• **ACTIVITY**: Within the records below, reproduce without change the lines from the line that has "pink teapot <463, 342, 549, 433>" through the line that has "purple calculator <672, 135, 737, 177>", and only those.

(Object state comparisons)
************

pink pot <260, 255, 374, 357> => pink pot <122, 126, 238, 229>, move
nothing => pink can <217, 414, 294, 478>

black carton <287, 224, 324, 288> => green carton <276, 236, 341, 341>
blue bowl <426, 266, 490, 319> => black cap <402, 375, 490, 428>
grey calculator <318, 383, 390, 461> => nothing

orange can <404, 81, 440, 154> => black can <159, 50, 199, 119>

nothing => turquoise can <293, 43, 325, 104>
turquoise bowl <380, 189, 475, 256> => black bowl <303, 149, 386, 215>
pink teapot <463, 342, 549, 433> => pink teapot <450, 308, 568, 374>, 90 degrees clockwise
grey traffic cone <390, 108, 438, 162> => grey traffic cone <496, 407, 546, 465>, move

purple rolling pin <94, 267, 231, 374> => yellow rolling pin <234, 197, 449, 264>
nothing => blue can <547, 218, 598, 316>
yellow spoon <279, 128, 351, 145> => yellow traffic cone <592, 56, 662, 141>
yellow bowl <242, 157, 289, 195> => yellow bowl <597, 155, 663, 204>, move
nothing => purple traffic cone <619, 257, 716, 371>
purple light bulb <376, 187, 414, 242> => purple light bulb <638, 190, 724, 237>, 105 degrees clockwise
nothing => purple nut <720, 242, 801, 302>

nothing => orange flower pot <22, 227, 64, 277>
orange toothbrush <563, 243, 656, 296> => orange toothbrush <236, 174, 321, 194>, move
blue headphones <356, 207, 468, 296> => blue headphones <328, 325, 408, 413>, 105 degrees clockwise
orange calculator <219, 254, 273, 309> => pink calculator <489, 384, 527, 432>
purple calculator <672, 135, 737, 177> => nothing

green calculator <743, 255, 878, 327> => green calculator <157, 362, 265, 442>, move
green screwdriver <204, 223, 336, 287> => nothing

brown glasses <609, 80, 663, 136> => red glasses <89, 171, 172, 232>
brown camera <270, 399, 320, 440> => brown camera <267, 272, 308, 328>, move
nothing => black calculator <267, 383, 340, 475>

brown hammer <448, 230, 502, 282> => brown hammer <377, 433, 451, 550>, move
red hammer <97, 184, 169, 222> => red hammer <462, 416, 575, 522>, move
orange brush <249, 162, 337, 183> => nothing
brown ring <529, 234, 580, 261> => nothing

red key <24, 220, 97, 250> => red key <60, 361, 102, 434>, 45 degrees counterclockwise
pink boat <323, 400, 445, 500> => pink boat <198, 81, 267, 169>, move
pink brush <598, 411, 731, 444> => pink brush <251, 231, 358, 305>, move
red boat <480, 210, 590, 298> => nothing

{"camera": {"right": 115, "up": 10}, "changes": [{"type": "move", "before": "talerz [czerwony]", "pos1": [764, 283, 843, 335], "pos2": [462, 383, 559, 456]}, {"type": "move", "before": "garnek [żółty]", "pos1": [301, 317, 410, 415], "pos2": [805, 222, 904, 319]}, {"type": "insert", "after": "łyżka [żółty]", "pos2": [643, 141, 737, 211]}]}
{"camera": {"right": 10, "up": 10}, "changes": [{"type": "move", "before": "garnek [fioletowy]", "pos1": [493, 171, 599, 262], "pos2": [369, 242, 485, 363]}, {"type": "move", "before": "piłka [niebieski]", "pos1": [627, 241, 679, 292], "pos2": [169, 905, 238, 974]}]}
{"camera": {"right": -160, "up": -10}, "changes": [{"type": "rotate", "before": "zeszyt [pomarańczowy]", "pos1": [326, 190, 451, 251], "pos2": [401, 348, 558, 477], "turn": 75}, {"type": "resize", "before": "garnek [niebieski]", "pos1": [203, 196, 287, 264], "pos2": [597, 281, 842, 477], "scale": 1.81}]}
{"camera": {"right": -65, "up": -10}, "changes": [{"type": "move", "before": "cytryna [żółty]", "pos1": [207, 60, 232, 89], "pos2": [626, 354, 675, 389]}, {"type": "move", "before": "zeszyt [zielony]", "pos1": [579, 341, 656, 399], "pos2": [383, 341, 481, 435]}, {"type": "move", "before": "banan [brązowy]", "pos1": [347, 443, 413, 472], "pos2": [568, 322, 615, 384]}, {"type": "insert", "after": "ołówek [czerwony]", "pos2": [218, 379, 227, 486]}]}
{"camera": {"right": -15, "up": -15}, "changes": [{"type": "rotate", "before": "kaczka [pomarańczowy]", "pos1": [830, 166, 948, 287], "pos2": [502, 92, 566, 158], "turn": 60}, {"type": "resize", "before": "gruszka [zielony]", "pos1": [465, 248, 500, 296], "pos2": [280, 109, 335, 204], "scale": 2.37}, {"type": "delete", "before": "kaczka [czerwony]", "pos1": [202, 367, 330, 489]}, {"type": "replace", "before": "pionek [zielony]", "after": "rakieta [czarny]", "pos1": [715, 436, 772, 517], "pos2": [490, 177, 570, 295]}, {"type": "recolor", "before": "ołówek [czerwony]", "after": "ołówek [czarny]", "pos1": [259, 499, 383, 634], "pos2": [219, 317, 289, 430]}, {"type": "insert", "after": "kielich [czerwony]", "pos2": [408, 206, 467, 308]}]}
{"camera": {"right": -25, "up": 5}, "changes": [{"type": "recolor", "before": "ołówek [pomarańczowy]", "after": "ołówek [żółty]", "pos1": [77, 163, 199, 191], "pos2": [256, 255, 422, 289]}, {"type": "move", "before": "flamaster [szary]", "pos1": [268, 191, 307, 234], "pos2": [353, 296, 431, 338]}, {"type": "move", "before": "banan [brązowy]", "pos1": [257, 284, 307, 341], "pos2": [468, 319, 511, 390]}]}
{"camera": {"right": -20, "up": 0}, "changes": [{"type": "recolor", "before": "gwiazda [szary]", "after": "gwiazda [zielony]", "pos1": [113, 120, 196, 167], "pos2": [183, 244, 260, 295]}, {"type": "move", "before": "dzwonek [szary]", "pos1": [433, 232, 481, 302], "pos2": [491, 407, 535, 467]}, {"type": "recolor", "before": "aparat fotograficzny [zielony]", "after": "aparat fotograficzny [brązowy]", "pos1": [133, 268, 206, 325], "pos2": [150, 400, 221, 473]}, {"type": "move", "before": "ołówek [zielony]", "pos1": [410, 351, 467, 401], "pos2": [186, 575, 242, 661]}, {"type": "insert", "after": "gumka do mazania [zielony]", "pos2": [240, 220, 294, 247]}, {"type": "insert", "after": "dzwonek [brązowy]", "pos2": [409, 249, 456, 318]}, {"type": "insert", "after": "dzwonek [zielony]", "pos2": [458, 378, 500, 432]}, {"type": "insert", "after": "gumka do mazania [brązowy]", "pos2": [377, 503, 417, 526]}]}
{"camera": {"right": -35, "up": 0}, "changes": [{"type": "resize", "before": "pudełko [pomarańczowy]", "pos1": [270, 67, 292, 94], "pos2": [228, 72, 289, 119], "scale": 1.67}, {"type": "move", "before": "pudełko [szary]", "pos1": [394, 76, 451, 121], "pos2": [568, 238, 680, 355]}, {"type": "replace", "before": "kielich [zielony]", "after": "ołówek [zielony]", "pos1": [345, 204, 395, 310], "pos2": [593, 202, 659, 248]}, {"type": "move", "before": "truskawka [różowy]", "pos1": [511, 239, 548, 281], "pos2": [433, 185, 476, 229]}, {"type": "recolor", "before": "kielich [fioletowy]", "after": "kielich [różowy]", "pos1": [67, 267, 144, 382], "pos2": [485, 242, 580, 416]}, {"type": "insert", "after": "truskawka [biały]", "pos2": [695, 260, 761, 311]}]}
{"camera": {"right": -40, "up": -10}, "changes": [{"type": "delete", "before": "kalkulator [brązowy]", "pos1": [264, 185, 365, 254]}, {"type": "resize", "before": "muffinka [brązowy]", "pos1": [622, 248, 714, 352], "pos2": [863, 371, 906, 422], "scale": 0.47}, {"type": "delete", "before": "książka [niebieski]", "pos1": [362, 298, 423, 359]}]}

************

• **TASK OUTPUT**:
pink teapot <463, 342, 549, 433> => pink teapot <450, 308, 568, 374>, 90 degrees clockwise
grey traffic cone <390, 108, 438, 162> => grey traffic cone <496, 407, 546, 465>, move

purple rolling pin <94, 267, 231, 374> => yellow rolling pin <234, 197, 449, 264>
nothing => blue can <547, 218, 598, 316>
yellow spoon <279, 128, 351, 145> => yellow traffic cone <592, 56, 662, 141>
yellow bowl <242, 157, 289, 195> => yellow bowl <597, 155, 663, 204>, move
nothing => purple traffic cone <619, 257, 716, 371>
purple light bulb <376, 187, 414, 242> => purple light bulb <638, 190, 724, 237>, 105 degrees clockwise
nothing => purple nut <720, 242, 801, 302>

nothing => orange flower pot <22, 227, 64, 277>
orange toothbrush <563, 243, 656, 296> => orange toothbrush <236, 174, 321, 194>, move
blue headphones <356, 207, 468, 296> => blue headphones <328, 325, 408, 413>, 105 degrees clockwise
orange calculator <219, 254, 273, 309> => pink calculator <489, 384, 527, 432>
purple calculator <672, 135, 737, 177> => nothing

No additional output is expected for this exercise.